● What is expected
Please repeat each of the entries below word for word, keeping every line and every coordinate unchanged.

● Material
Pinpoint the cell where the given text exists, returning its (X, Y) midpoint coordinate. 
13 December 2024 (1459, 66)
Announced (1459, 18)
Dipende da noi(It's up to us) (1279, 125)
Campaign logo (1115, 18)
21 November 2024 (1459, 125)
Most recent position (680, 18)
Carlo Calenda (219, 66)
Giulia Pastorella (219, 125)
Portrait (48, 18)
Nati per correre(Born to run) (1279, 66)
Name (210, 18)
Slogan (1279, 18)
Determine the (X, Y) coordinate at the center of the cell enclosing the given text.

● The answer
Pinpoint the cell where the given text exists, returning its (X, Y) midpoint coordinate. 
13 December 2024 (1459, 66)
Announced (1459, 18)
Dipende da noi(It's up to us) (1279, 125)
Campaign logo (1115, 18)
21 November 2024 (1459, 125)
Most recent position (680, 18)
Carlo Calenda (219, 66)
Giulia Pastorella (219, 125)
Portrait (48, 18)
Nati per correre(Born to run) (1279, 66)
Name (210, 18)
Slogan (1279, 18)
Determine the (X, Y) coordinate at the center of the cell enclosing the given text.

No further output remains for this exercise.